◆ INSTRUCTIONS FOR THE TASK
In your copy, each line below is repeated exactly and no image appears.

Modification records:

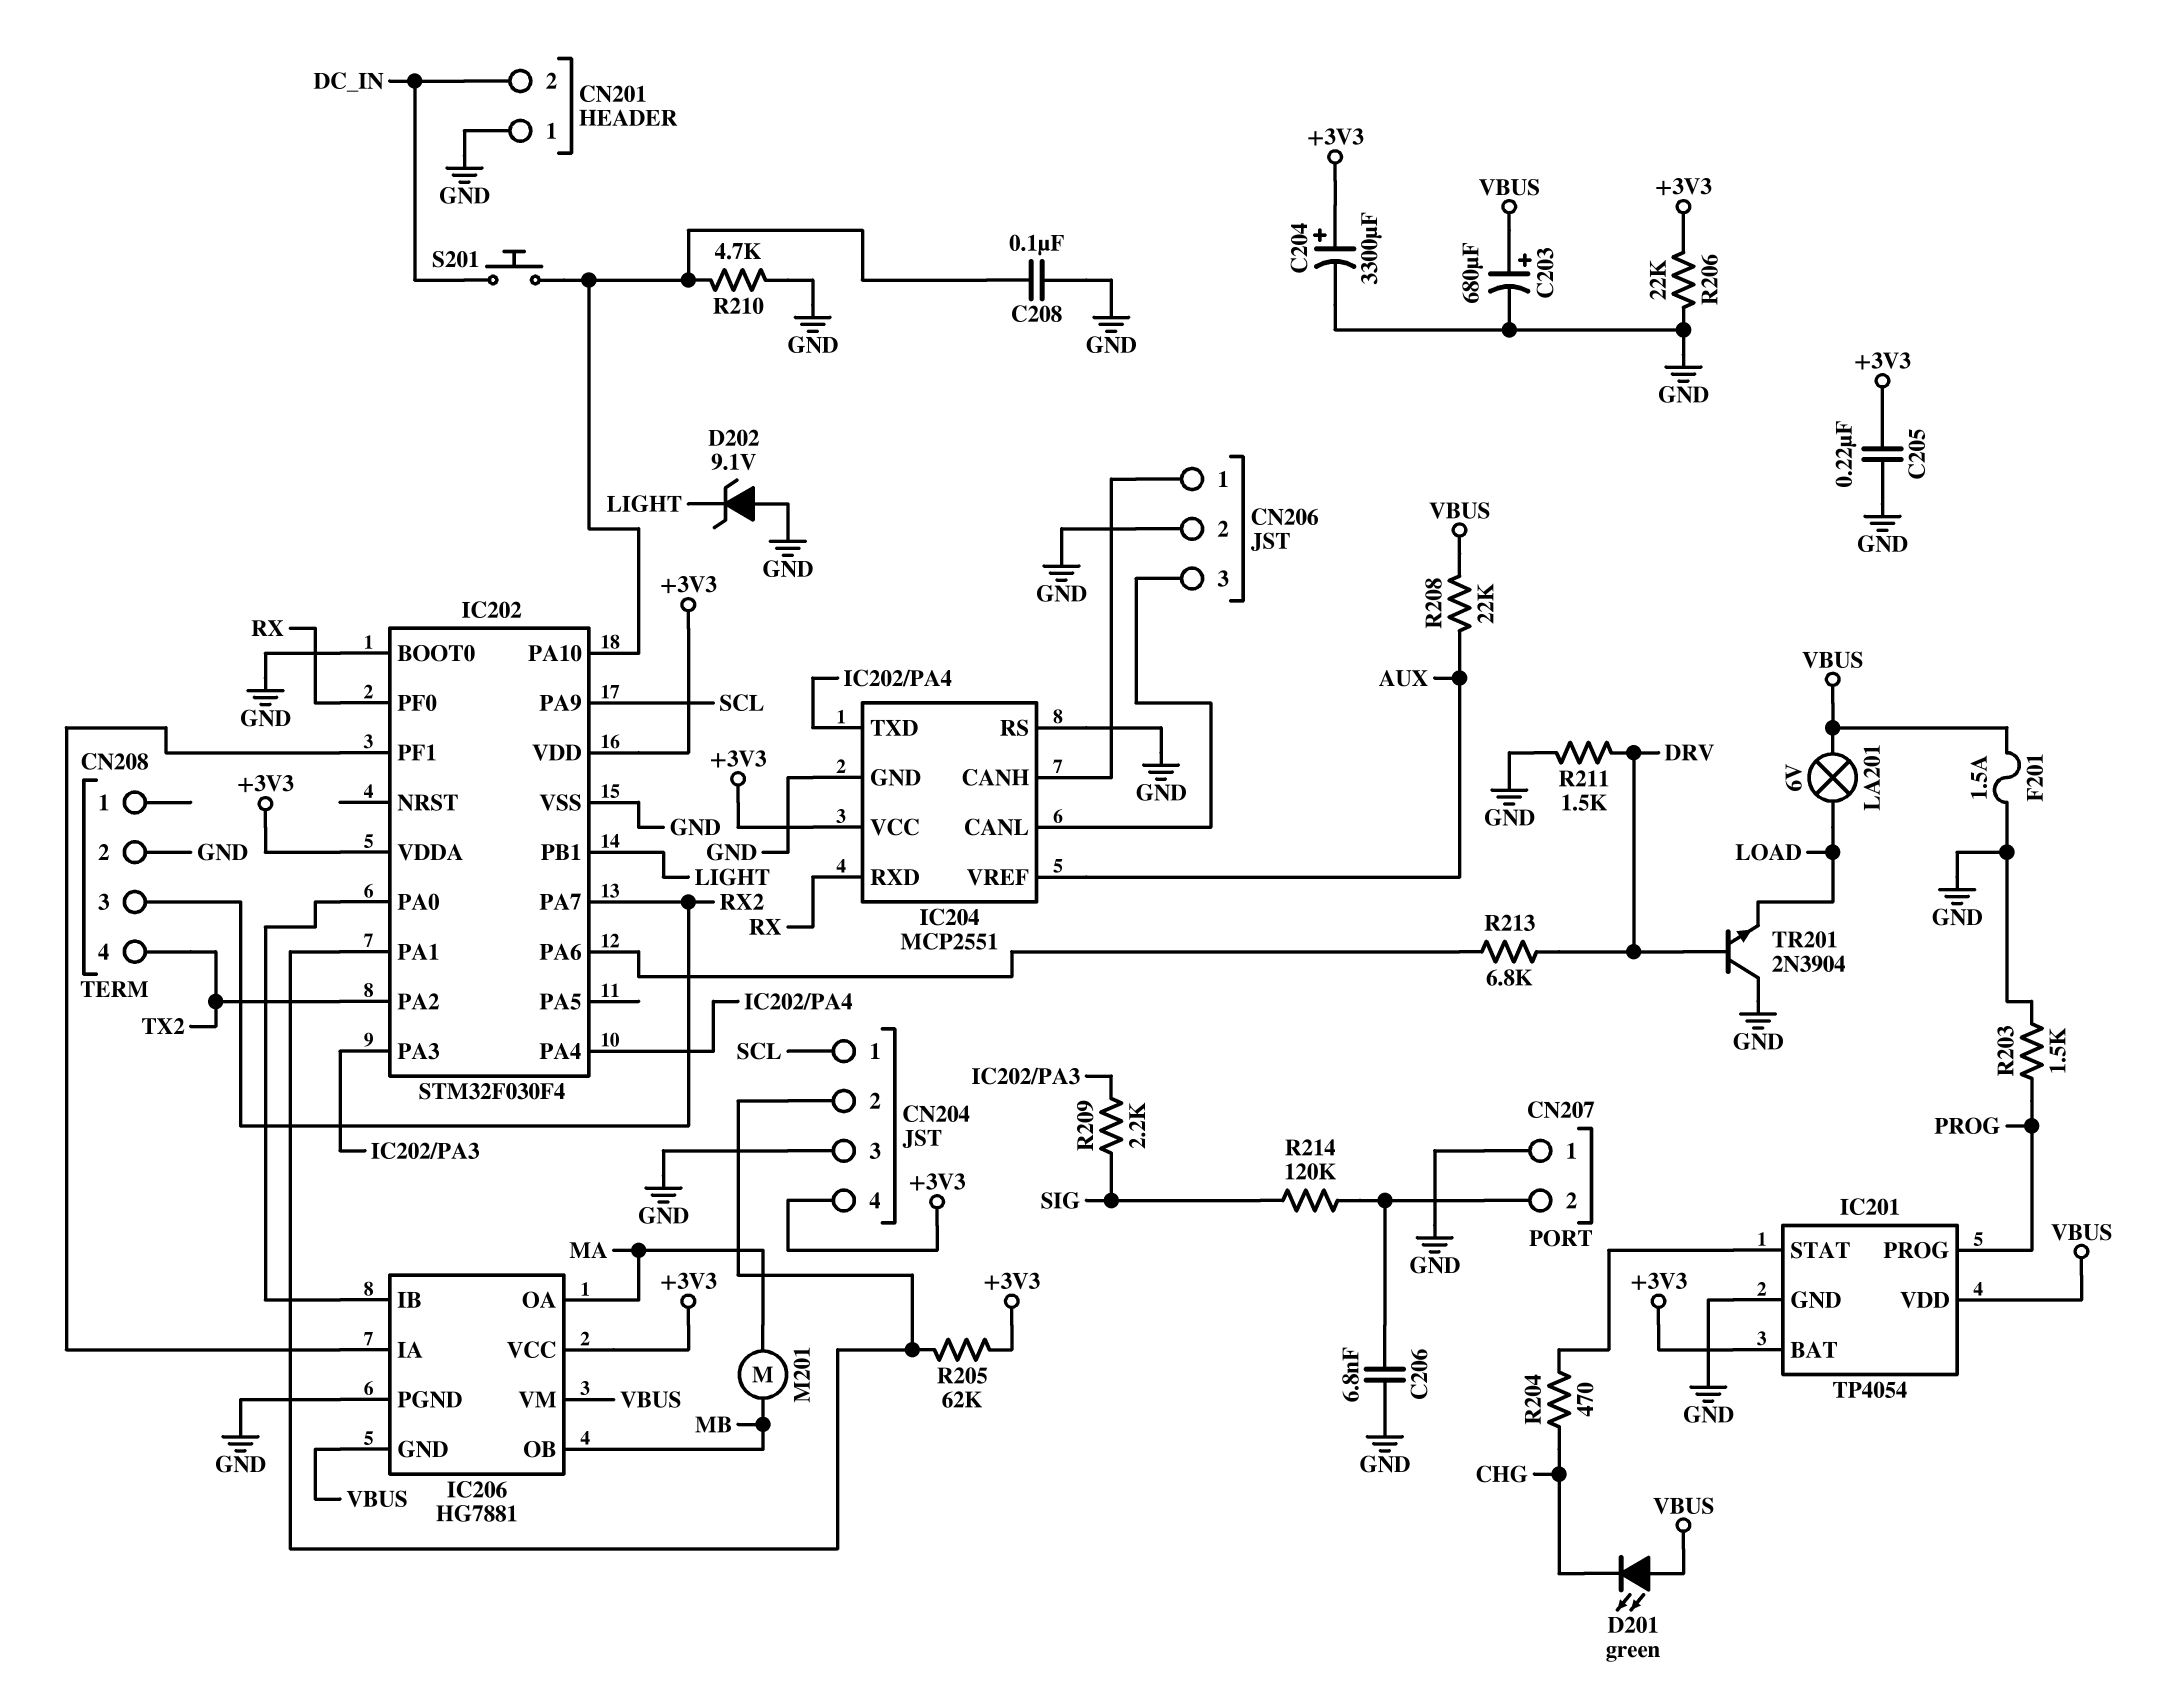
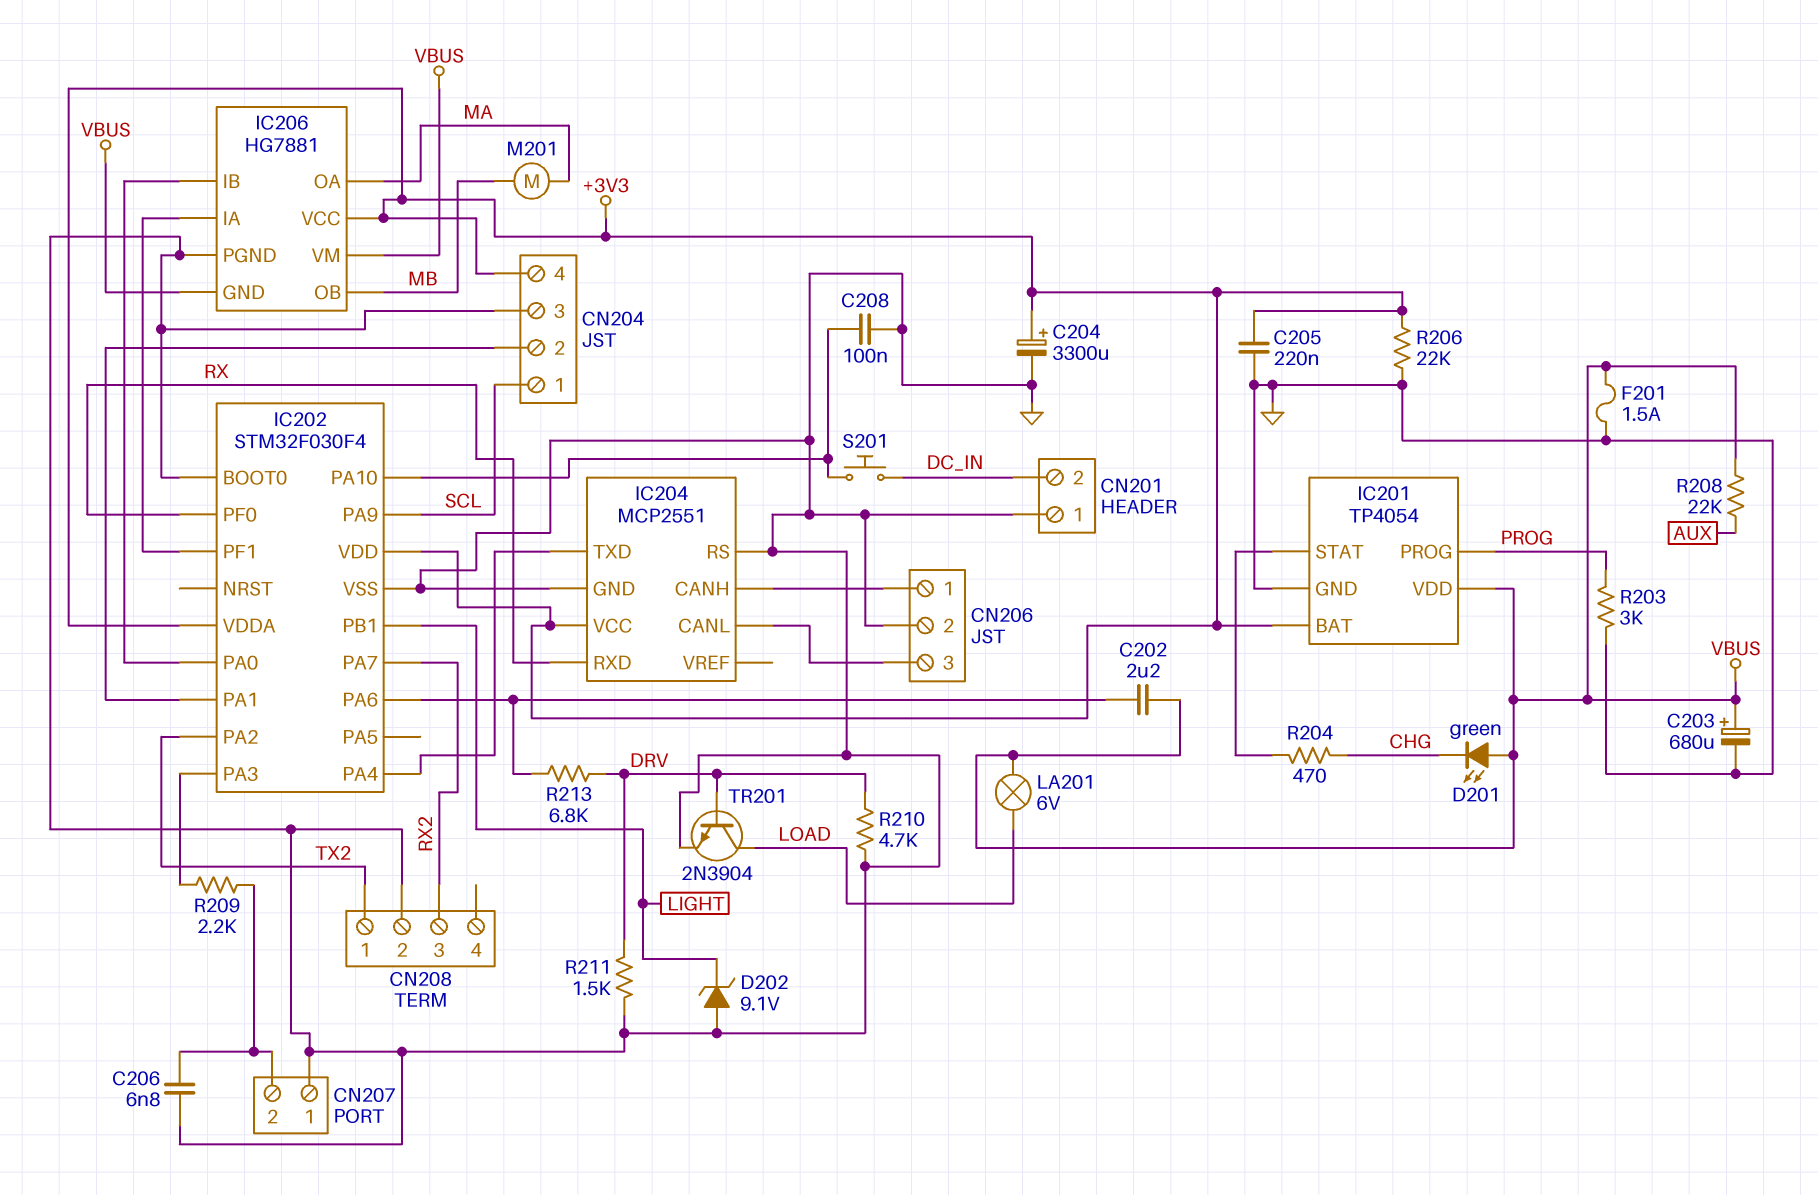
C202: none -> 2.2uF (IC202/PA6, VBUS)
CN208 pin 1: none -> TX2
CN208 pin 4: TX2 -> none
IC204 pin VREF: AUX -> none
R203: 1.5k (GND, PROG) -> 3k (GND, PROG)
R205: 62k (+3V3, CN204/2) -> none
R209: 2.2k (IC202/PA3, SIG) -> 2.2k (CN207/2, IC202/PA3)
R210: 4.7k (GND, IC202/PA10) -> 4.7k (DRV, GND)
R214: 120k (CN207/2, SIG) -> none
TR201: NPN 2N3904 (B DRV, C GND, E LOAD) -> NPN 2N3904 (B DRV, C LOAD, E GND)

◆ SOLVED EXERCISE
C202: none -> 2.2uF (IC202/PA6, VBUS)
CN208 pin 1: none -> TX2
CN208 pin 4: TX2 -> none
IC204 pin VREF: AUX -> none
R203: 1.5k (GND, PROG) -> 3k (GND, PROG)
R205: 62k (+3V3, CN204/2) -> none
R209: 2.2k (IC202/PA3, SIG) -> 2.2k (CN207/2, IC202/PA3)
R210: 4.7k (GND, IC202/PA10) -> 4.7k (DRV, GND)
R214: 120k (CN207/2, SIG) -> none
TR201: NPN 2N3904 (B DRV, C GND, E LOAD) -> NPN 2N3904 (B DRV, C LOAD, E GND)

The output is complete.